Task to complete: Reproduce word for word the lines below that begin at the very first line and end with the one containing "Question: Which point is further", both ends included.

-=-=-=-=-

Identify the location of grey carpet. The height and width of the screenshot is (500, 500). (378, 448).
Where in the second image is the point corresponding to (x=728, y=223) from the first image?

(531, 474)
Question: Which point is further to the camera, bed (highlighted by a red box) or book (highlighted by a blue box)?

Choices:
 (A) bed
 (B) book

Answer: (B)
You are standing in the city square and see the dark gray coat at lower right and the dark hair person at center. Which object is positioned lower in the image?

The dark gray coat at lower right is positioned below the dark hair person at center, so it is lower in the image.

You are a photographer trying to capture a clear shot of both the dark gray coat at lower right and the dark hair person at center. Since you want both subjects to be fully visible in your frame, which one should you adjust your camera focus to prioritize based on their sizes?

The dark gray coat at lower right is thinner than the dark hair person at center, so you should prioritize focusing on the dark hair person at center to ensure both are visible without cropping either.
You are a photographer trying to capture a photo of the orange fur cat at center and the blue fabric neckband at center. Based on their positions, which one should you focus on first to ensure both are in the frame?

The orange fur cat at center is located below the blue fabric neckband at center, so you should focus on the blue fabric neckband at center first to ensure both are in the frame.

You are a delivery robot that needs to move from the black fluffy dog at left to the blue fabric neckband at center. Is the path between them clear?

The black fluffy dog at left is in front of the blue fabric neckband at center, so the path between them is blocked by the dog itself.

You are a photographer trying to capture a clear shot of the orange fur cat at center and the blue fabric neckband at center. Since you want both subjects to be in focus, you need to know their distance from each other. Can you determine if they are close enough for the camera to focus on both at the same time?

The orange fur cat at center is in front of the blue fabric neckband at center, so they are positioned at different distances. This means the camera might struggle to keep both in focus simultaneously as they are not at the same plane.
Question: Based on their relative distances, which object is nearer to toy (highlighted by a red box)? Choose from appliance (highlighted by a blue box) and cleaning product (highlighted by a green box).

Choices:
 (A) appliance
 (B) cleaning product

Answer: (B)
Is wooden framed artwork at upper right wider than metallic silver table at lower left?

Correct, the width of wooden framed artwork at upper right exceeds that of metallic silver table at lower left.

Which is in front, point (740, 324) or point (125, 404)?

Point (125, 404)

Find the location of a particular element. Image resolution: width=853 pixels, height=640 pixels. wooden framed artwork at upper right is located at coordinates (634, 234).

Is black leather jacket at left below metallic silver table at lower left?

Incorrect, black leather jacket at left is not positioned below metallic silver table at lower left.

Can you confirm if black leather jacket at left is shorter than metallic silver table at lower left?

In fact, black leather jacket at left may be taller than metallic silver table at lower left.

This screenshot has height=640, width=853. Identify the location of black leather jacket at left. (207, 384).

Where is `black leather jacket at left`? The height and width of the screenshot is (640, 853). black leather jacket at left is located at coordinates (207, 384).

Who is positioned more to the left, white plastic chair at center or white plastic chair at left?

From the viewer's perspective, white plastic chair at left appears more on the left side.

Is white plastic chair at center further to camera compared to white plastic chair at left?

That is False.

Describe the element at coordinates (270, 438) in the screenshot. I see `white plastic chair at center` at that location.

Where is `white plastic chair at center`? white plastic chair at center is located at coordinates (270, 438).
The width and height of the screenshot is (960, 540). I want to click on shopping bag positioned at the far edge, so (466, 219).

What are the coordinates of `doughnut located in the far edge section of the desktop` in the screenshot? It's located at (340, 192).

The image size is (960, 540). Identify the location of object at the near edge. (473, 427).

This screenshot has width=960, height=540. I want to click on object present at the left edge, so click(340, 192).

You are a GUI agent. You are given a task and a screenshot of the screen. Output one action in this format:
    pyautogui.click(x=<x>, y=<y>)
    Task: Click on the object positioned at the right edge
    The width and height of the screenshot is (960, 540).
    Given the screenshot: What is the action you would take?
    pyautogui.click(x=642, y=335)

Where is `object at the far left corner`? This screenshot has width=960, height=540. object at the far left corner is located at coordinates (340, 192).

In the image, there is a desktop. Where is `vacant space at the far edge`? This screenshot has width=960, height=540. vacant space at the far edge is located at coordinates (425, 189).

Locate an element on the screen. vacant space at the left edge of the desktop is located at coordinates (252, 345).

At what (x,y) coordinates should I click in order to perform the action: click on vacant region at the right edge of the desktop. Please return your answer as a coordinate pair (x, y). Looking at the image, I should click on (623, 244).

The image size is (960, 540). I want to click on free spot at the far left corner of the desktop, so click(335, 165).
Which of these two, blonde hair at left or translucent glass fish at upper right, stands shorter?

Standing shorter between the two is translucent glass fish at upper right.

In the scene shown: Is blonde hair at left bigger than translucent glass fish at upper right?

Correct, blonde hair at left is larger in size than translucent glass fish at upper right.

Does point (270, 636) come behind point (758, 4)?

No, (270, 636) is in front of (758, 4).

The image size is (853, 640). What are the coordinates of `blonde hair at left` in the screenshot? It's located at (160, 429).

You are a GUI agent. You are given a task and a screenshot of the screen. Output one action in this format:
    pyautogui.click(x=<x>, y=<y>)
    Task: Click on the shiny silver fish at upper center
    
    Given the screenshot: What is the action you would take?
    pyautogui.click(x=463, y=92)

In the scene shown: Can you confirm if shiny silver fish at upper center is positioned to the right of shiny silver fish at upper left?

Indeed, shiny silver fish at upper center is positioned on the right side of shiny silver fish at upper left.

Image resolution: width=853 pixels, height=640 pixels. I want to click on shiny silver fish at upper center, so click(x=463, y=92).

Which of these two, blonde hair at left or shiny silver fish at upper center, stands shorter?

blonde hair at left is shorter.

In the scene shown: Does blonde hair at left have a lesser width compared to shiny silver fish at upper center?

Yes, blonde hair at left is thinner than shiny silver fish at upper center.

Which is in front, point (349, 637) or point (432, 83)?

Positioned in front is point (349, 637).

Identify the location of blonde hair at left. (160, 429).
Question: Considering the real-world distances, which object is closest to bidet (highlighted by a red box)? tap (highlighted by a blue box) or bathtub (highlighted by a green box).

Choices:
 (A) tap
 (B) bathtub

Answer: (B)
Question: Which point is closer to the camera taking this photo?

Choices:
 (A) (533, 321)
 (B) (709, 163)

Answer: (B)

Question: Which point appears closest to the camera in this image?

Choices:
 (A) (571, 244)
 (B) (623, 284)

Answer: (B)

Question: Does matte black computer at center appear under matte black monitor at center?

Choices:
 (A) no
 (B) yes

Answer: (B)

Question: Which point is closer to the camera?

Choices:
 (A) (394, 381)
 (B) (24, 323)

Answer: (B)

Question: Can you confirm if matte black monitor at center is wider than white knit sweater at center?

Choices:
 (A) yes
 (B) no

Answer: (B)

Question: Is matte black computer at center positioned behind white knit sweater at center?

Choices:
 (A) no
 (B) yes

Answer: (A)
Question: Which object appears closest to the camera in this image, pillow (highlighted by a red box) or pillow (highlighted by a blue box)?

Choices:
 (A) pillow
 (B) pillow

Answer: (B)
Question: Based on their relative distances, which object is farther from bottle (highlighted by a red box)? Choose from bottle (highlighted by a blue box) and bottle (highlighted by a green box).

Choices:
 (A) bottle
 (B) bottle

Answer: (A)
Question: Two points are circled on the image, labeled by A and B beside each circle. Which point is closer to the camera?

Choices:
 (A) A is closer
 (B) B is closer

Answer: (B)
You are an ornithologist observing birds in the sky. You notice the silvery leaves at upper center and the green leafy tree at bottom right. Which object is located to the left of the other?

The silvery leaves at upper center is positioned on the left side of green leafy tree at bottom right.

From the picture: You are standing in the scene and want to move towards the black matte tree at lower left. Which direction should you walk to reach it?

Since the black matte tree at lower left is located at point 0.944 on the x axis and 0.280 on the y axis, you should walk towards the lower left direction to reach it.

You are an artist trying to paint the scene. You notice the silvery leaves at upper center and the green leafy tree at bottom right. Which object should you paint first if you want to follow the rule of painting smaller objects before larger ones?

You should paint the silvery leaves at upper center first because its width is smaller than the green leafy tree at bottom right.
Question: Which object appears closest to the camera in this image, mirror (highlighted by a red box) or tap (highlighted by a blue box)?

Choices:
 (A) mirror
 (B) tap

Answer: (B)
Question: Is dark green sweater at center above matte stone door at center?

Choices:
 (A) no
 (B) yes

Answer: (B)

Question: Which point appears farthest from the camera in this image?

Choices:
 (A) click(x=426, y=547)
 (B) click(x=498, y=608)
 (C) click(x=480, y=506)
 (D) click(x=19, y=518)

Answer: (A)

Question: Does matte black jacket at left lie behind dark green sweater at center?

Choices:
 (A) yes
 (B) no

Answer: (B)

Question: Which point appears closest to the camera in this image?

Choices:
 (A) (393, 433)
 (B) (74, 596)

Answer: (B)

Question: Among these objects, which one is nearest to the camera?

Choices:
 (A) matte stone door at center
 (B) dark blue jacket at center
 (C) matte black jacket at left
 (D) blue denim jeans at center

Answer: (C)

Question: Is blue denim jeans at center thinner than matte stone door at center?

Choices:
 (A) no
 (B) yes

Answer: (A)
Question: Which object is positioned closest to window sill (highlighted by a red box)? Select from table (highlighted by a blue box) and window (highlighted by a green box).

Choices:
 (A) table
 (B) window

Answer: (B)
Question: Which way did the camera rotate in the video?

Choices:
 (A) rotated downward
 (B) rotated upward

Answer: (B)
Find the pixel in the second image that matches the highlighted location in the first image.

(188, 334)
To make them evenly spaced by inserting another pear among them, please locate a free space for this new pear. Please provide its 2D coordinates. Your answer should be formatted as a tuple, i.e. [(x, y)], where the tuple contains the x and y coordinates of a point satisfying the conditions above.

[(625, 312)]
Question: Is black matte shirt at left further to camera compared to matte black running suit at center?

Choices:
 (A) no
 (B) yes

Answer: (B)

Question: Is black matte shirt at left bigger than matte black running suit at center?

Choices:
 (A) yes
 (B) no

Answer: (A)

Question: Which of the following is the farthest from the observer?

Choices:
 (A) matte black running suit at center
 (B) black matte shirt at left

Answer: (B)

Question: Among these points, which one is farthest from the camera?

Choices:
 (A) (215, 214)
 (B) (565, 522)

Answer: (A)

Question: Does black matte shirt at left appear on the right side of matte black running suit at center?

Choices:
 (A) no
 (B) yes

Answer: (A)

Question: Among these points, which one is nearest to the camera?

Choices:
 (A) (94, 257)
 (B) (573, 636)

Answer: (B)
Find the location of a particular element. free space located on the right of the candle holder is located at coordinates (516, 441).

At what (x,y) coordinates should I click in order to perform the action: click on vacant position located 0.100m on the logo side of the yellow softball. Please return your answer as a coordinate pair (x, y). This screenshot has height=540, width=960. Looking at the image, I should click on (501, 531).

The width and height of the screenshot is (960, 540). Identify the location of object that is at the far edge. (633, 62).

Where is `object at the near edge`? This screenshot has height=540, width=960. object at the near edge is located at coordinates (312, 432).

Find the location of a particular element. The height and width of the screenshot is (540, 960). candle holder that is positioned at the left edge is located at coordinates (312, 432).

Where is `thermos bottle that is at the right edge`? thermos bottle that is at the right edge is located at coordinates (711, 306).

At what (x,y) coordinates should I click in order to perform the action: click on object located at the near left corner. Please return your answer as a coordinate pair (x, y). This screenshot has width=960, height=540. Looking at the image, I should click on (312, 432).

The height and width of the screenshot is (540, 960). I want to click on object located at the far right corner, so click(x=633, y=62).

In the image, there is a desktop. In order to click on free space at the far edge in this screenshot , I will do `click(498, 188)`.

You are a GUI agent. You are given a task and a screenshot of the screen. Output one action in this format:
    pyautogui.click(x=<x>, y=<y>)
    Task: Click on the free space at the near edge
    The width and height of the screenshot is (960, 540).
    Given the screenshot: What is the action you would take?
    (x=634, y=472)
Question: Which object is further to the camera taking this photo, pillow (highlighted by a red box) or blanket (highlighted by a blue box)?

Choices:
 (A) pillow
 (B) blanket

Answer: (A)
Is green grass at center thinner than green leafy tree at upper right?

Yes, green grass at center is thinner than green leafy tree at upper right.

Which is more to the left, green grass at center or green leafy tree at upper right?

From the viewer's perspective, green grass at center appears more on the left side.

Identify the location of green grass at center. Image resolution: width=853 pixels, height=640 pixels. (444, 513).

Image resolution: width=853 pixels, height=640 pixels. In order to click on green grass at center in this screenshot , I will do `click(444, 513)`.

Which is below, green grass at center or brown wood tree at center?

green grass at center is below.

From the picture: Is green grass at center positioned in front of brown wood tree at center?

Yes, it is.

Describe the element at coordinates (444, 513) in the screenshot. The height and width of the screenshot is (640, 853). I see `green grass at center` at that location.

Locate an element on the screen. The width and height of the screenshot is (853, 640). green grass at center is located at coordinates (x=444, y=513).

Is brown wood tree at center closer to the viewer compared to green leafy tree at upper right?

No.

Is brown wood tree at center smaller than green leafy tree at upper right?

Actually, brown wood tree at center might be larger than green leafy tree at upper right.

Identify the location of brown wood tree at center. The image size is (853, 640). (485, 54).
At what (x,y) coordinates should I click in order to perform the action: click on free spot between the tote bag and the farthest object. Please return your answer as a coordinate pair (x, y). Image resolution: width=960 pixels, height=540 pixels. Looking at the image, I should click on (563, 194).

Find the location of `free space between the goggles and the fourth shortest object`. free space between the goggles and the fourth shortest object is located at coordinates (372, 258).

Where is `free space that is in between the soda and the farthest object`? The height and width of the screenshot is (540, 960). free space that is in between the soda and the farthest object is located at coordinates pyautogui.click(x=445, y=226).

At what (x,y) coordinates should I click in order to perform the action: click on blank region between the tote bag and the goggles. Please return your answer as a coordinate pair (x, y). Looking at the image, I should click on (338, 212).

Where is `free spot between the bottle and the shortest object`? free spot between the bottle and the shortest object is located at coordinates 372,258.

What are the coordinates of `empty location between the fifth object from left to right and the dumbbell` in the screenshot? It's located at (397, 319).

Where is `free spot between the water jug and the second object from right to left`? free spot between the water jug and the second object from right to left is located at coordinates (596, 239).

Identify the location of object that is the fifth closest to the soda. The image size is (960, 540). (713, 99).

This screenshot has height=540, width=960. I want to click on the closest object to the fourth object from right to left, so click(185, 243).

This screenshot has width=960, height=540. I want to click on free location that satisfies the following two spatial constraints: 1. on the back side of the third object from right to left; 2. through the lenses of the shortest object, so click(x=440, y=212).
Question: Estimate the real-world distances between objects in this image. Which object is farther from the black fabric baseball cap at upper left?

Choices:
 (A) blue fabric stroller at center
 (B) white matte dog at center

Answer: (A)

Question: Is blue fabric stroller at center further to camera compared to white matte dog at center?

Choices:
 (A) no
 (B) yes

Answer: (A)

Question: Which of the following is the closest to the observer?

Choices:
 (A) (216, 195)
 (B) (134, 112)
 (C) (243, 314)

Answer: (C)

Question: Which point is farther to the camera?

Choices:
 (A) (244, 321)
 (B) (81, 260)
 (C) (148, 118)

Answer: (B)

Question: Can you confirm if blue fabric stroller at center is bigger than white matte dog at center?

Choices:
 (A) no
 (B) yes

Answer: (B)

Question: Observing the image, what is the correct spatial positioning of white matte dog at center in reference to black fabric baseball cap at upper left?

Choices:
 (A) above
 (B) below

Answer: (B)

-=-=-=-=-

Complete output:
Identify the location of grey carpet. The height and width of the screenshot is (500, 500). (378, 448).
Where in the second image is the point corresponding to (x=728, y=223) from the first image?

(531, 474)
Question: Which point is further to the camera, bed (highlighted by a red box) or book (highlighted by a blue box)?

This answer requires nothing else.